▸ **PROBLEM TO SOLVE**: Search each line of the data for the word "brown"; copy every line where it is found.

▸ **DATA**:

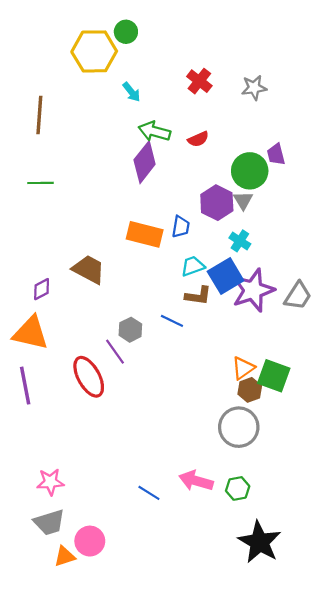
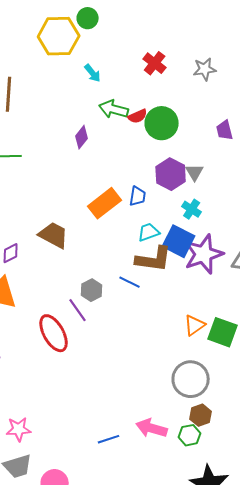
red semicircle: (198, 139) -> (138, 116), moved
purple diamond: (145, 162) -> (82, 137), moved, size x0.6
green circle: (250, 171) -> (162, 123), moved
orange rectangle: (145, 234) -> (105, 203), turned -52
blue square: (226, 276) -> (179, 241), turned -32
brown L-shape: (198, 296) -> (154, 259), size x1.5
brown hexagon: (250, 390) -> (201, 415), moved
blue line: (149, 493) -> (109, 439), turned -50

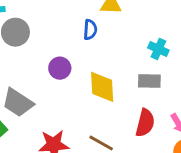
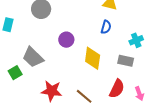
blue semicircle: (90, 30) -> (106, 27), moved
cyan cross: (158, 49) -> (136, 40), turned 32

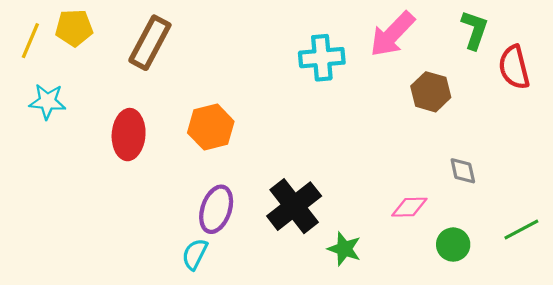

▸ **ANSWER AREA**:
brown L-shape: (198, 296) -> (154, 259), size x1.5
brown hexagon: (250, 390) -> (201, 415), moved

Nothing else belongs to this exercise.